§ **TASK BRIEF**
Would you please repeat the data exactly as given?

━━━━

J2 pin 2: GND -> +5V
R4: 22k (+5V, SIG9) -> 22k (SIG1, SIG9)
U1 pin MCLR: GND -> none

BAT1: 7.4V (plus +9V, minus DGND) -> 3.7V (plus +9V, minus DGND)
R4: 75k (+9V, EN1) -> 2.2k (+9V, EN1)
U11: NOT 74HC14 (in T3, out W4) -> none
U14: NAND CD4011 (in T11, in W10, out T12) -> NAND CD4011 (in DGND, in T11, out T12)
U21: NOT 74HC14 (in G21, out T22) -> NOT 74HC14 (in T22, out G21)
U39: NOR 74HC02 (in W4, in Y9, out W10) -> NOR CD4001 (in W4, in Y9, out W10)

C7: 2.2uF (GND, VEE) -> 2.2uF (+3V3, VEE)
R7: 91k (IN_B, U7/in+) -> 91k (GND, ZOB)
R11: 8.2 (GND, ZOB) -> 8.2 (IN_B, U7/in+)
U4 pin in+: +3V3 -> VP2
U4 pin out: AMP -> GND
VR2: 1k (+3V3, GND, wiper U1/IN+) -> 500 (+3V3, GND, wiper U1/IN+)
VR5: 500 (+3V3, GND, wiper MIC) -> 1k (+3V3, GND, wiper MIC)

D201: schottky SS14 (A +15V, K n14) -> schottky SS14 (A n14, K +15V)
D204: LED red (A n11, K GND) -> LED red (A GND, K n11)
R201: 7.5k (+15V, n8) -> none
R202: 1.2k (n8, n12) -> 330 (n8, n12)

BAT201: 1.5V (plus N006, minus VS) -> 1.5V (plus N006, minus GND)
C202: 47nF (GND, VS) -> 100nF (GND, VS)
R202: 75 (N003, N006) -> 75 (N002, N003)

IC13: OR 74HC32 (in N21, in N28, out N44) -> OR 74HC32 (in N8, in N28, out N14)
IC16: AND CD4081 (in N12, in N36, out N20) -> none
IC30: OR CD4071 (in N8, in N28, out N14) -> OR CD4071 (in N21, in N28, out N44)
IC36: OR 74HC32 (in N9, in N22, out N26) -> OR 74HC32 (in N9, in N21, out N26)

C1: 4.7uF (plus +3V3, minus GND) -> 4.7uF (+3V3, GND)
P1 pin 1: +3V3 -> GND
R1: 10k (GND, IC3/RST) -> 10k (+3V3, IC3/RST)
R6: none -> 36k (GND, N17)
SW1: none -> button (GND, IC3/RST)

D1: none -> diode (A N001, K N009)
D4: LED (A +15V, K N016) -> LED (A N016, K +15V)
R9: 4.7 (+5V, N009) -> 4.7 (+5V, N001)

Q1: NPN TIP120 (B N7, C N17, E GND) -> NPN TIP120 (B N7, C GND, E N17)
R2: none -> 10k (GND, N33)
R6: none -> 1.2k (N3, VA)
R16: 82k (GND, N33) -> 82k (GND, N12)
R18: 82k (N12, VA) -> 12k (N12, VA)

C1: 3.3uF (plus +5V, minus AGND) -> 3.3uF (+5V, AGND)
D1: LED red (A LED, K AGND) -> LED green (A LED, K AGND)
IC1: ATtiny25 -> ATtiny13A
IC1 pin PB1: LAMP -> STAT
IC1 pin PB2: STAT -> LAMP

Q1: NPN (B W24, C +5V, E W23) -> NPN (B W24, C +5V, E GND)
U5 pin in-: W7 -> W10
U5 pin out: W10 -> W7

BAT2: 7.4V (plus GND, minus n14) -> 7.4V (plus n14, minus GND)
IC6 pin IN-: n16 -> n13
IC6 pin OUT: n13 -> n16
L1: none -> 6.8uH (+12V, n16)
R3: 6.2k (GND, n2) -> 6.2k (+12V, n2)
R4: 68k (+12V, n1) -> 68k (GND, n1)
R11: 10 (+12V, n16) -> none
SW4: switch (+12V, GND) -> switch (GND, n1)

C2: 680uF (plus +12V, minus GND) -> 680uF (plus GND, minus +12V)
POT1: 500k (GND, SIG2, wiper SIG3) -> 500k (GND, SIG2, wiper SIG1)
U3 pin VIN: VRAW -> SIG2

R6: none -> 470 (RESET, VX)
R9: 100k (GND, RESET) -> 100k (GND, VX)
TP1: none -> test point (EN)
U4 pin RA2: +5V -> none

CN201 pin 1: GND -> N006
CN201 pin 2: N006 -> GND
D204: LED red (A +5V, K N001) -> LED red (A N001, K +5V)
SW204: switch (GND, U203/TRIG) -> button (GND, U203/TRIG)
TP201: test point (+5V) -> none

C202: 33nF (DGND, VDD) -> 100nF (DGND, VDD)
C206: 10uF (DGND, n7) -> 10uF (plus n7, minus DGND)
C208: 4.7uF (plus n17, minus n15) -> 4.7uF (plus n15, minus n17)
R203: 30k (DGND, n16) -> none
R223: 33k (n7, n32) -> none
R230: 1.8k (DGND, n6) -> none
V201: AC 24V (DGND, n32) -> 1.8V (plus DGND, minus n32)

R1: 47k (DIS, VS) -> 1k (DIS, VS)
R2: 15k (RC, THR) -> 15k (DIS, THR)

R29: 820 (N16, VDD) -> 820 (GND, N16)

━━━━

§ **RESULT OF THE TASK**
J2 pin 2: GND -> +5V
R4: 22k (+5V, SIG9) -> 22k (SIG1, SIG9)
U1 pin MCLR: GND -> none

BAT1: 7.4V (plus +9V, minus DGND) -> 3.7V (plus +9V, minus DGND)
R4: 75k (+9V, EN1) -> 2.2k (+9V, EN1)
U11: NOT 74HC14 (in T3, out W4) -> none
U14: NAND CD4011 (in T11, in W10, out T12) -> NAND CD4011 (in DGND, in T11, out T12)
U21: NOT 74HC14 (in G21, out T22) -> NOT 74HC14 (in T22, out G21)
U39: NOR 74HC02 (in W4, in Y9, out W10) -> NOR CD4001 (in W4, in Y9, out W10)

C7: 2.2uF (GND, VEE) -> 2.2uF (+3V3, VEE)
R7: 91k (IN_B, U7/in+) -> 91k (GND, ZOB)
R11: 8.2 (GND, ZOB) -> 8.2 (IN_B, U7/in+)
U4 pin in+: +3V3 -> VP2
U4 pin out: AMP -> GND
VR2: 1k (+3V3, GND, wiper U1/IN+) -> 500 (+3V3, GND, wiper U1/IN+)
VR5: 500 (+3V3, GND, wiper MIC) -> 1k (+3V3, GND, wiper MIC)

D201: schottky SS14 (A +15V, K n14) -> schottky SS14 (A n14, K +15V)
D204: LED red (A n11, K GND) -> LED red (A GND, K n11)
R201: 7.5k (+15V, n8) -> none
R202: 1.2k (n8, n12) -> 330 (n8, n12)

BAT201: 1.5V (plus N006, minus VS) -> 1.5V (plus N006, minus GND)
C202: 47nF (GND, VS) -> 100nF (GND, VS)
R202: 75 (N003, N006) -> 75 (N002, N003)

IC13: OR 74HC32 (in N21, in N28, out N44) -> OR 74HC32 (in N8, in N28, out N14)
IC16: AND CD4081 (in N12, in N36, out N20) -> none
IC30: OR CD4071 (in N8, in N28, out N14) -> OR CD4071 (in N21, in N28, out N44)
IC36: OR 74HC32 (in N9, in N22, out N26) -> OR 74HC32 (in N9, in N21, out N26)

C1: 4.7uF (plus +3V3, minus GND) -> 4.7uF (+3V3, GND)
P1 pin 1: +3V3 -> GND
R1: 10k (GND, IC3/RST) -> 10k (+3V3, IC3/RST)
R6: none -> 36k (GND, N17)
SW1: none -> button (GND, IC3/RST)

D1: none -> diode (A N001, K N009)
D4: LED (A +15V, K N016) -> LED (A N016, K +15V)
R9: 4.7 (+5V, N009) -> 4.7 (+5V, N001)

Q1: NPN TIP120 (B N7, C N17, E GND) -> NPN TIP120 (B N7, C GND, E N17)
R2: none -> 10k (GND, N33)
R6: none -> 1.2k (N3, VA)
R16: 82k (GND, N33) -> 82k (GND, N12)
R18: 82k (N12, VA) -> 12k (N12, VA)

C1: 3.3uF (plus +5V, minus AGND) -> 3.3uF (+5V, AGND)
D1: LED red (A LED, K AGND) -> LED green (A LED, K AGND)
IC1: ATtiny25 -> ATtiny13A
IC1 pin PB1: LAMP -> STAT
IC1 pin PB2: STAT -> LAMP

Q1: NPN (B W24, C +5V, E W23) -> NPN (B W24, C +5V, E GND)
U5 pin in-: W7 -> W10
U5 pin out: W10 -> W7

BAT2: 7.4V (plus GND, minus n14) -> 7.4V (plus n14, minus GND)
IC6 pin IN-: n16 -> n13
IC6 pin OUT: n13 -> n16
L1: none -> 6.8uH (+12V, n16)
R3: 6.2k (GND, n2) -> 6.2k (+12V, n2)
R4: 68k (+12V, n1) -> 68k (GND, n1)
R11: 10 (+12V, n16) -> none
SW4: switch (+12V, GND) -> switch (GND, n1)

C2: 680uF (plus +12V, minus GND) -> 680uF (plus GND, minus +12V)
POT1: 500k (GND, SIG2, wiper SIG3) -> 500k (GND, SIG2, wiper SIG1)
U3 pin VIN: VRAW -> SIG2

R6: none -> 470 (RESET, VX)
R9: 100k (GND, RESET) -> 100k (GND, VX)
TP1: none -> test point (EN)
U4 pin RA2: +5V -> none

CN201 pin 1: GND -> N006
CN201 pin 2: N006 -> GND
D204: LED red (A +5V, K N001) -> LED red (A N001, K +5V)
SW204: switch (GND, U203/TRIG) -> button (GND, U203/TRIG)
TP201: test point (+5V) -> none

C202: 33nF (DGND, VDD) -> 100nF (DGND, VDD)
C206: 10uF (DGND, n7) -> 10uF (plus n7, minus DGND)
C208: 4.7uF (plus n17, minus n15) -> 4.7uF (plus n15, minus n17)
R203: 30k (DGND, n16) -> none
R223: 33k (n7, n32) -> none
R230: 1.8k (DGND, n6) -> none
V201: AC 24V (DGND, n32) -> 1.8V (plus DGND, minus n32)

R1: 47k (DIS, VS) -> 1k (DIS, VS)
R2: 15k (RC, THR) -> 15k (DIS, THR)

R29: 820 (N16, VDD) -> 820 (GND, N16)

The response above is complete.